Your task is to transcribe all the entries exactly, excluding pictures.

----- DATA

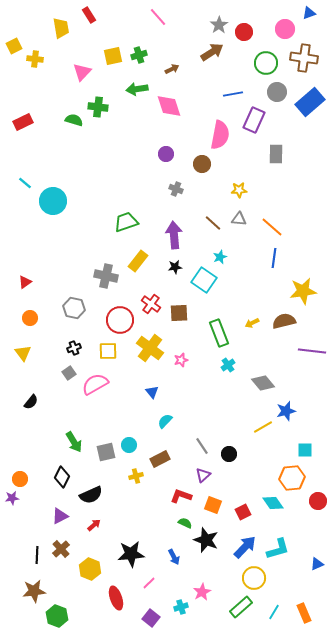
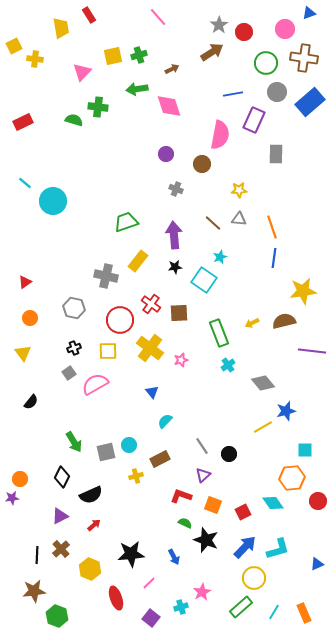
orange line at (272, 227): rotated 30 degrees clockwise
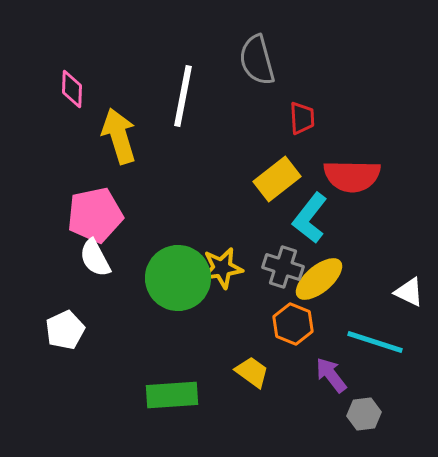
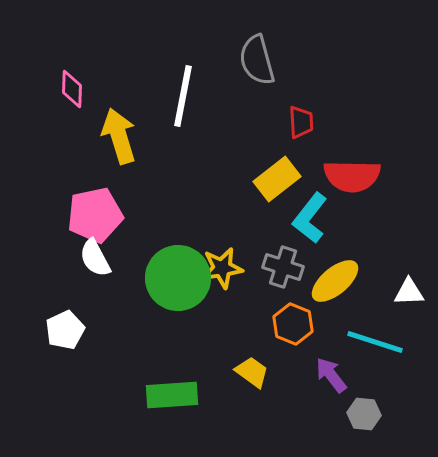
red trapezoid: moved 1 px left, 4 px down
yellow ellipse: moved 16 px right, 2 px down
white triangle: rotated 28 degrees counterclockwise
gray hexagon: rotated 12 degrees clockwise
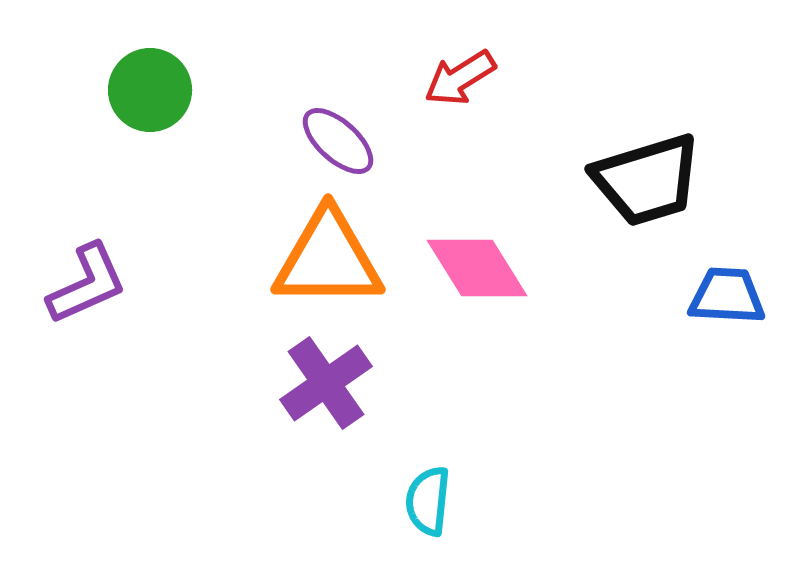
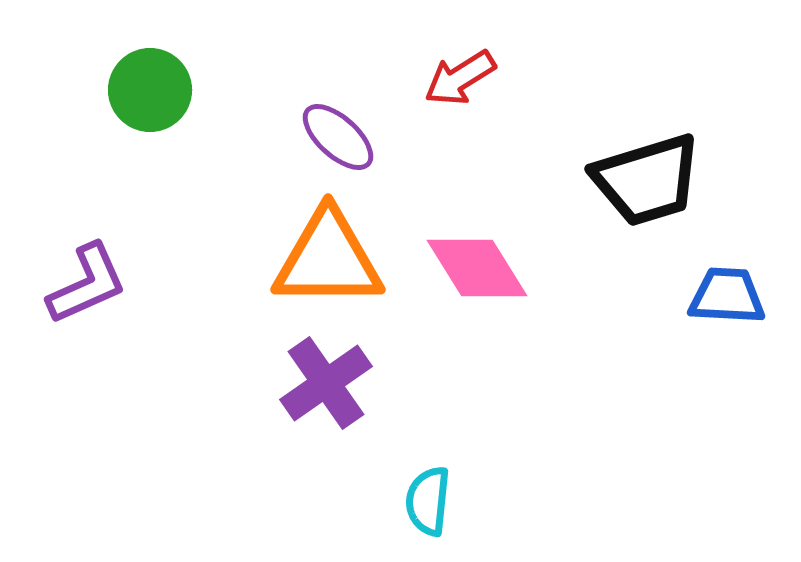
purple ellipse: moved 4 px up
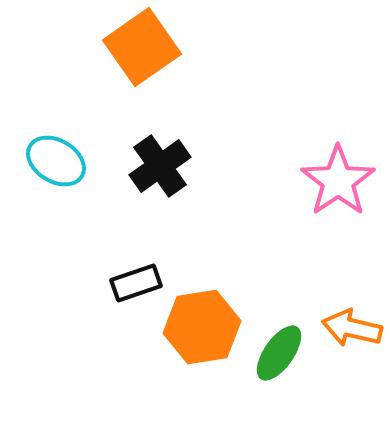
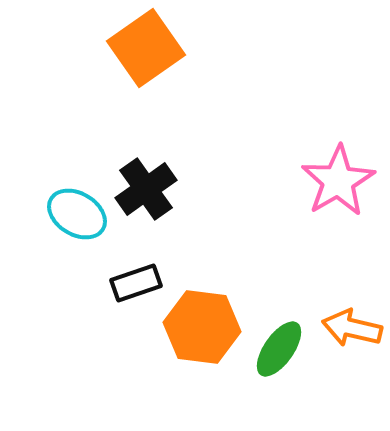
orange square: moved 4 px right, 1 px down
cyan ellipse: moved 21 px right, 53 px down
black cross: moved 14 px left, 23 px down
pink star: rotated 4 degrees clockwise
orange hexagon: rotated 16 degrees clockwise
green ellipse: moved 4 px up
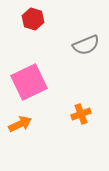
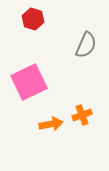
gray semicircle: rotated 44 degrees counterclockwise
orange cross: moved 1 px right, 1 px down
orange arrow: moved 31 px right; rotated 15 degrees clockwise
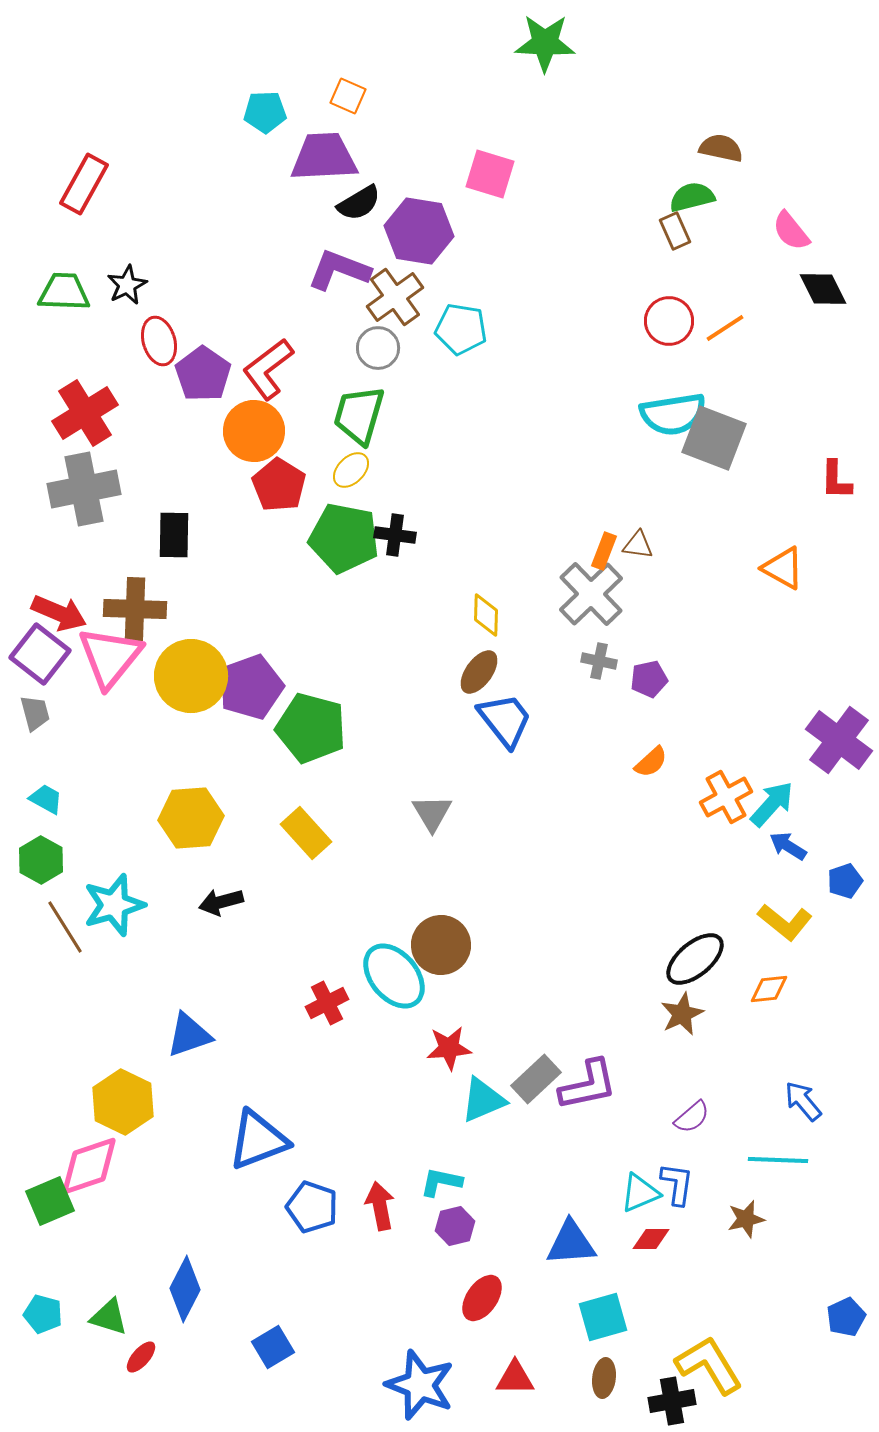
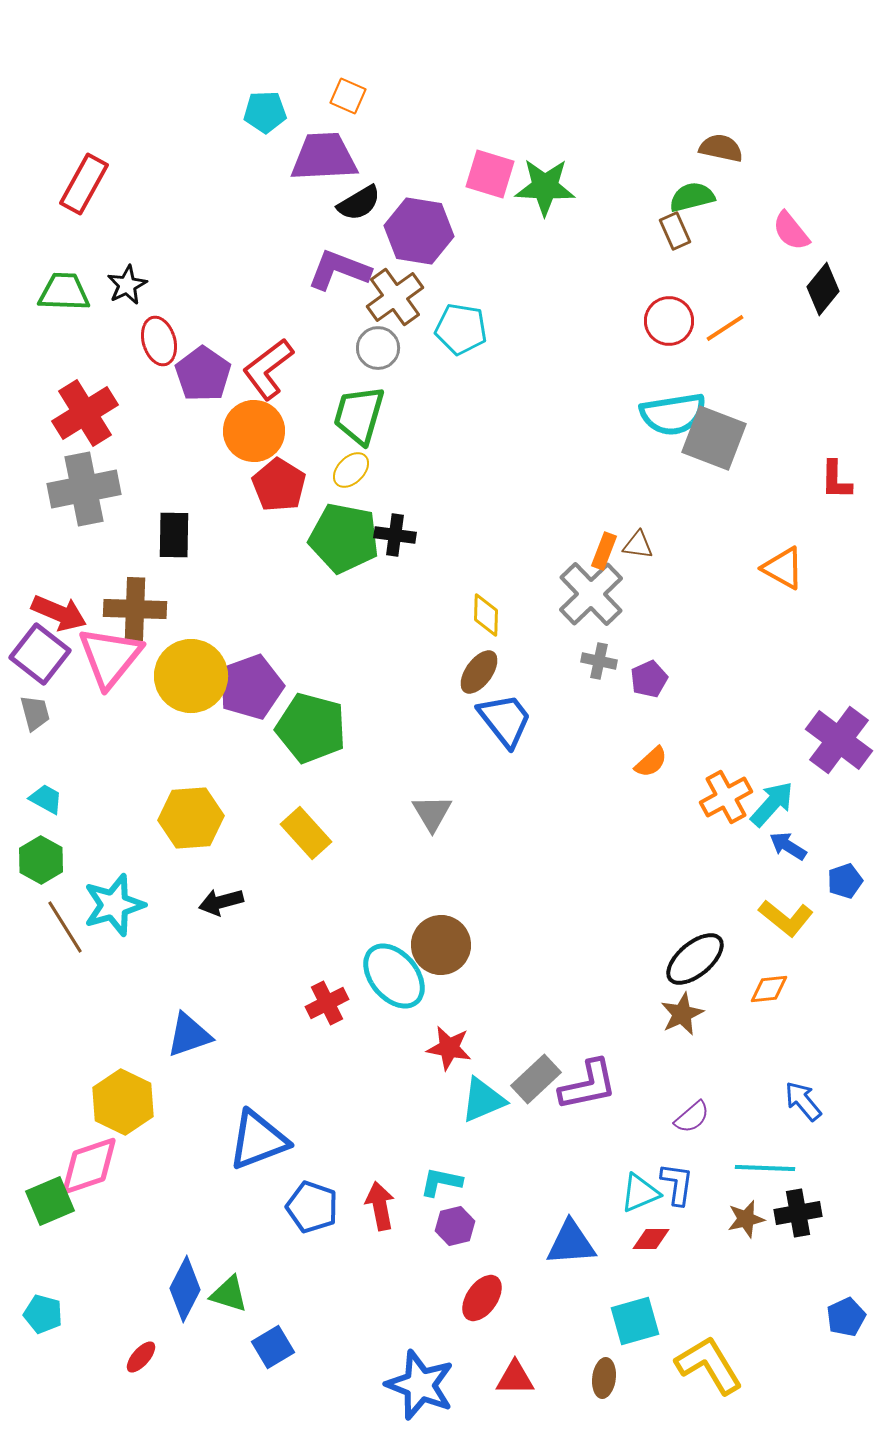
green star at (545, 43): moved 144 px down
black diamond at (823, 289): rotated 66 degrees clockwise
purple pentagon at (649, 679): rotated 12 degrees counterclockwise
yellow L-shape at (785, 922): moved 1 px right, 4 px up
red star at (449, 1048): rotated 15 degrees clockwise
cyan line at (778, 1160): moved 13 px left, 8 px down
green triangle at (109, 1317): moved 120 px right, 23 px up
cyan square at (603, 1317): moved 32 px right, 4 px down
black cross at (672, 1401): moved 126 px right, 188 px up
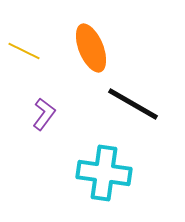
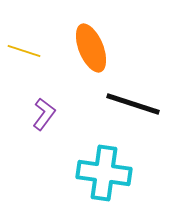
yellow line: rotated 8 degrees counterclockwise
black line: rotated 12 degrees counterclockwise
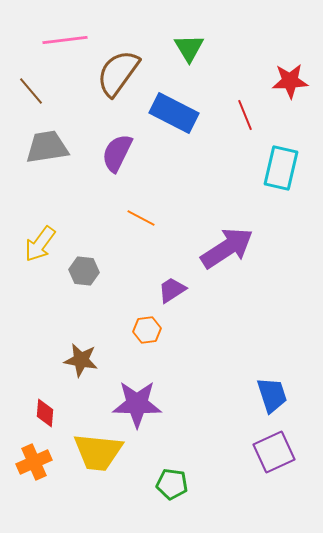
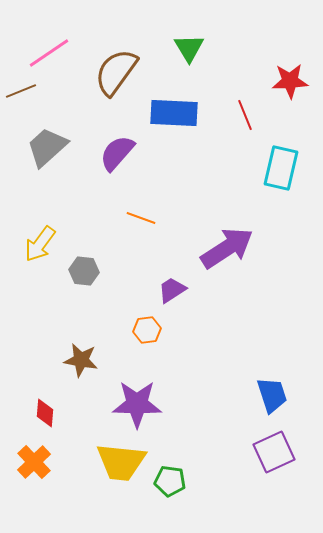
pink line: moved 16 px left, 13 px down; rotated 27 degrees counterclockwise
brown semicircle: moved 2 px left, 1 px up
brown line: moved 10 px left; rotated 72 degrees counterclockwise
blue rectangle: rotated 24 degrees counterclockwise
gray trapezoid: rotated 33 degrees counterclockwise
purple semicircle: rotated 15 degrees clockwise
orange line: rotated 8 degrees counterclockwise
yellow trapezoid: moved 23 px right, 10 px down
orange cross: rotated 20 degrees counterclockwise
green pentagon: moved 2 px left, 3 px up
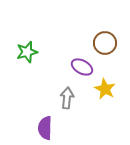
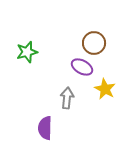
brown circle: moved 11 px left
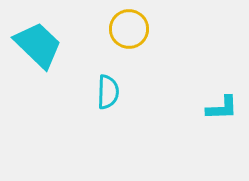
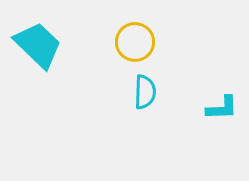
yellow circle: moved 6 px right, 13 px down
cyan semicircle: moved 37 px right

----------

SOLVED PROBLEM
orange line at (272, 227): rotated 30 degrees clockwise
red trapezoid: moved 1 px left, 4 px down
yellow ellipse: moved 16 px right, 2 px down
white triangle: rotated 28 degrees counterclockwise
gray hexagon: rotated 12 degrees clockwise
purple ellipse: moved 4 px up
orange square: moved 4 px right, 1 px down
cyan ellipse: moved 21 px right, 53 px down
black cross: moved 14 px left, 23 px down
pink star: rotated 4 degrees clockwise
orange hexagon: rotated 16 degrees clockwise
green ellipse: moved 4 px up
gray semicircle: rotated 44 degrees counterclockwise
orange cross: moved 1 px right, 1 px down
orange arrow: moved 31 px right; rotated 15 degrees clockwise
green star at (545, 43): moved 144 px down
black diamond at (823, 289): rotated 66 degrees clockwise
purple pentagon at (649, 679): rotated 12 degrees counterclockwise
yellow L-shape at (785, 922): moved 1 px right, 4 px up
red star at (449, 1048): rotated 15 degrees clockwise
cyan line at (778, 1160): moved 13 px left, 8 px down
green triangle at (109, 1317): moved 120 px right, 23 px up
cyan square at (603, 1317): moved 32 px right, 4 px down
black cross at (672, 1401): moved 126 px right, 188 px up
yellow line: rotated 8 degrees counterclockwise
black line: rotated 12 degrees counterclockwise
pink line: moved 16 px left, 13 px down; rotated 27 degrees counterclockwise
brown semicircle: moved 2 px left, 1 px up
brown line: moved 10 px left; rotated 72 degrees counterclockwise
blue rectangle: rotated 24 degrees counterclockwise
gray trapezoid: rotated 33 degrees counterclockwise
purple semicircle: rotated 15 degrees clockwise
orange line: rotated 8 degrees counterclockwise
yellow trapezoid: moved 23 px right, 10 px down
orange cross: rotated 20 degrees counterclockwise
green pentagon: moved 2 px left, 3 px up
brown circle: moved 11 px left
yellow circle: moved 6 px right, 13 px down
cyan semicircle: moved 37 px right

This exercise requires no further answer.